About this exercise: Set down the data again exactly. Pictures are not part of the copy.
* * * * * * * * *
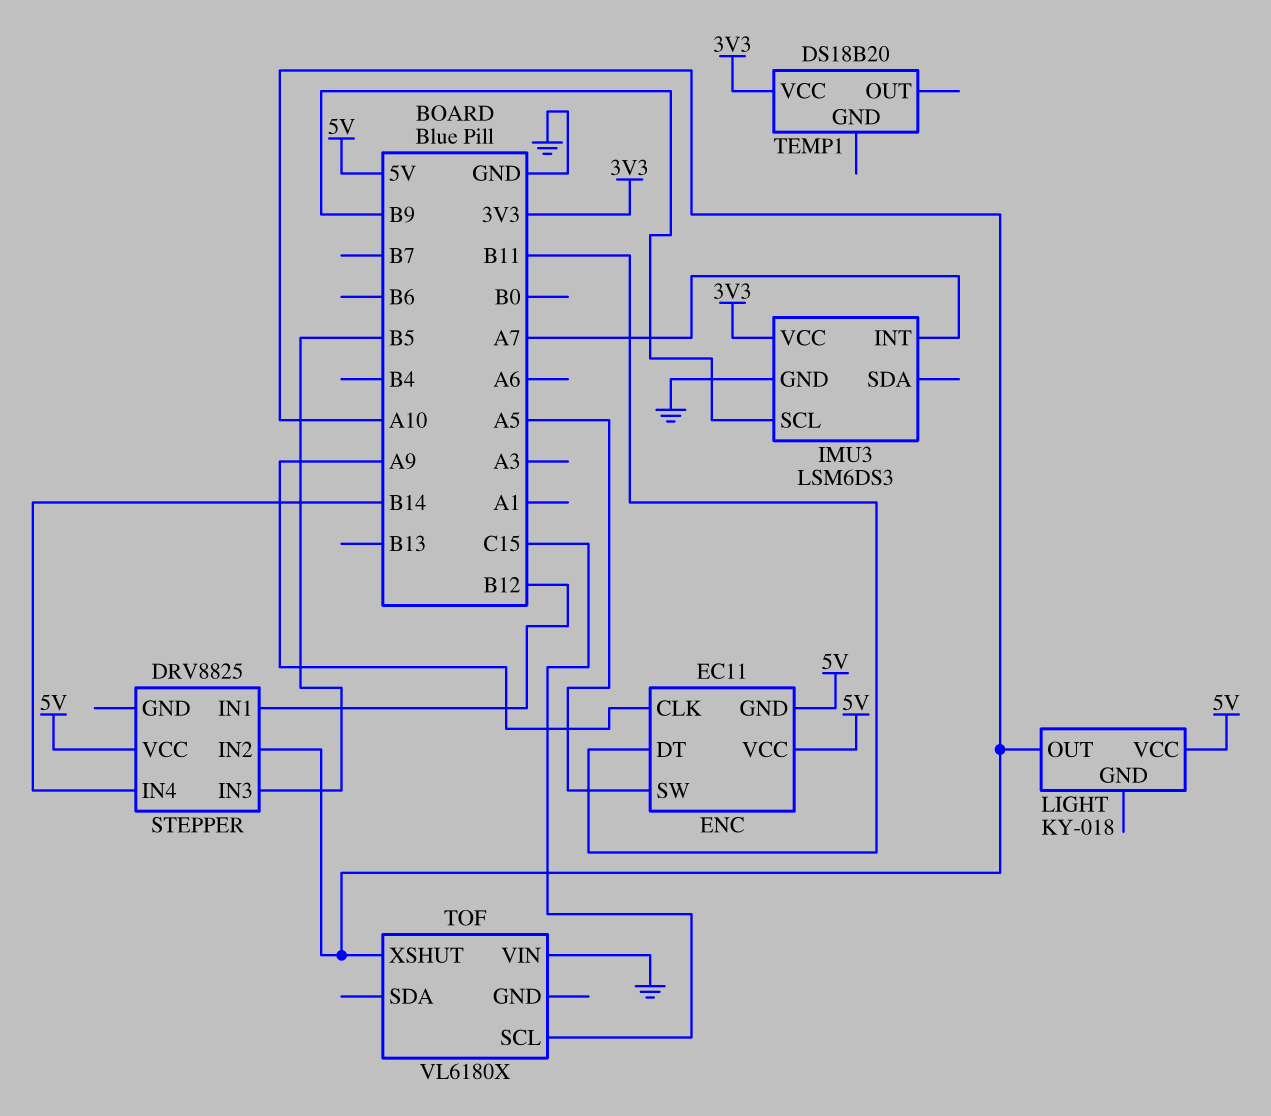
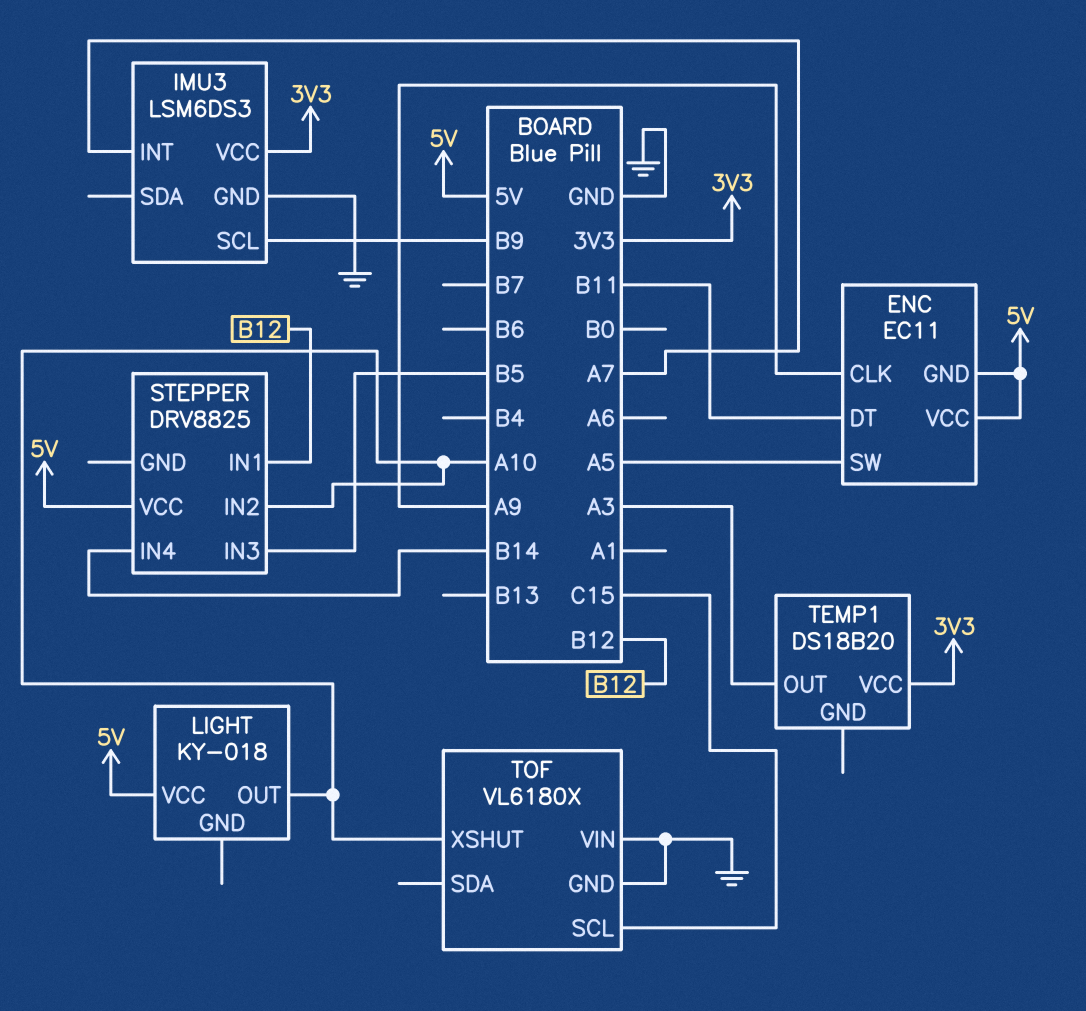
TEMP1 pin OUT: none -> A3
TOF pin GND: none -> GND

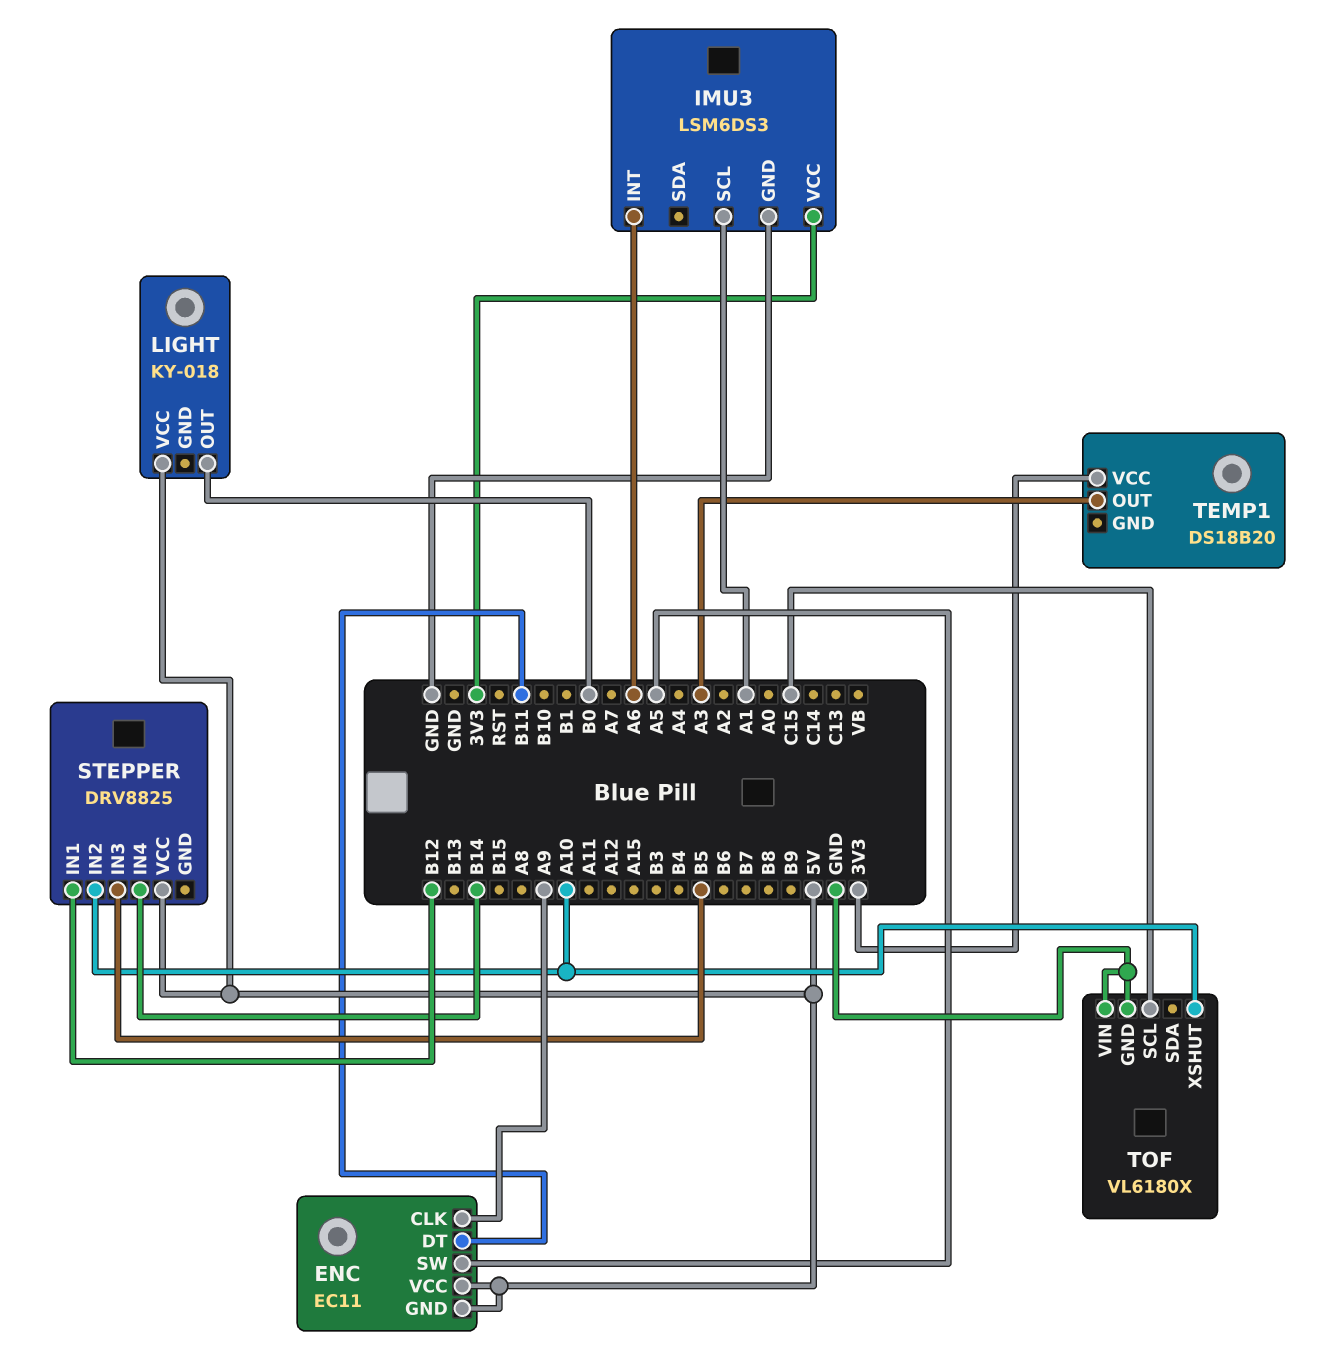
IMU3 pin INT: A7 -> A6
IMU3 pin SCL: B9 -> A1
LIGHT pin OUT: A10 -> B0

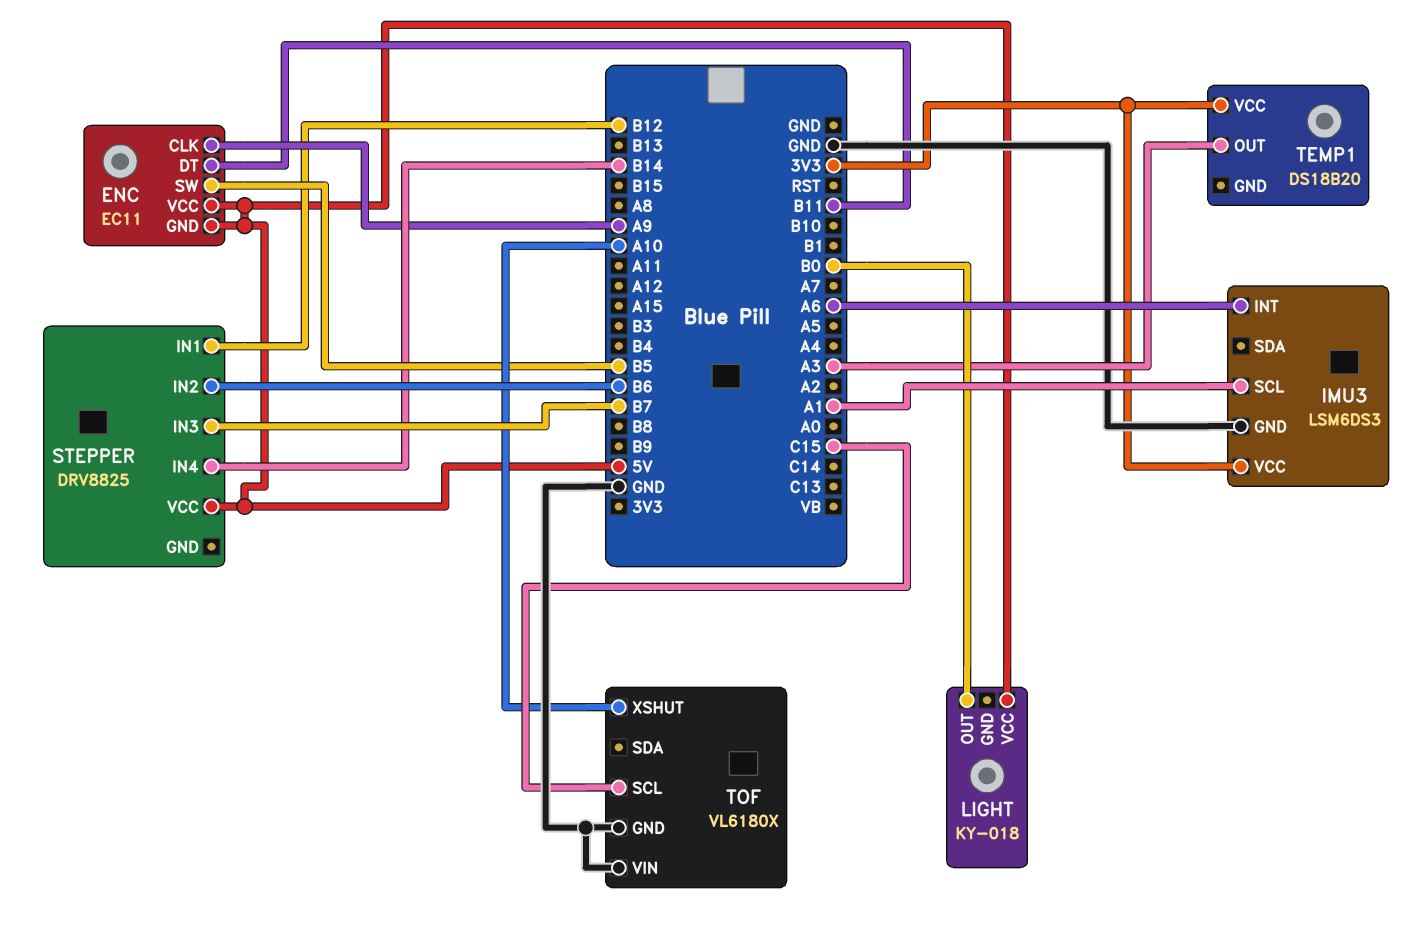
ENC pin SW: A5 -> B5
STEPPER pin IN2: A10 -> B6
STEPPER pin IN3: B5 -> B7

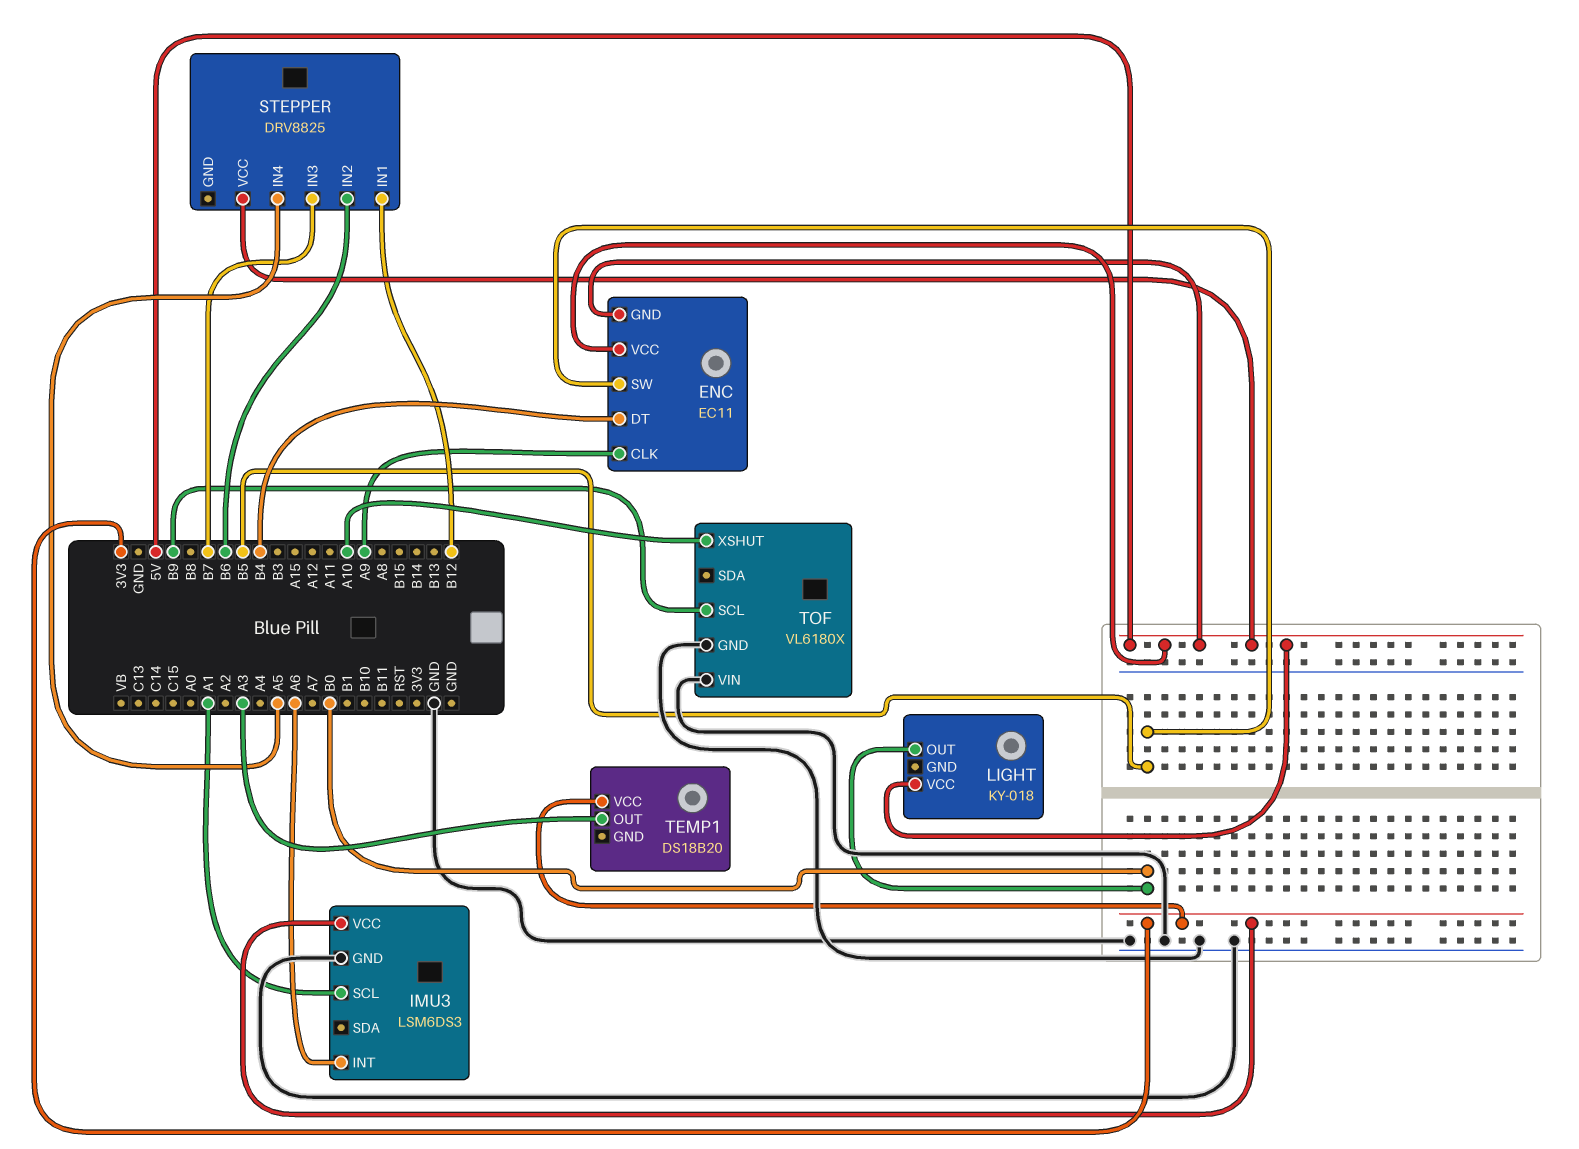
ENC pin DT: B11 -> B4
STEPPER pin IN4: B14 -> A5
TOF pin SCL: C15 -> B9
* * * * * * * * *
Your solution:
TEMP1 pin OUT: none -> A3
TOF pin GND: none -> GND

IMU3 pin INT: A7 -> A6
IMU3 pin SCL: B9 -> A1
LIGHT pin OUT: A10 -> B0

ENC pin SW: A5 -> B5
STEPPER pin IN2: A10 -> B6
STEPPER pin IN3: B5 -> B7

ENC pin DT: B11 -> B4
STEPPER pin IN4: B14 -> A5
TOF pin SCL: C15 -> B9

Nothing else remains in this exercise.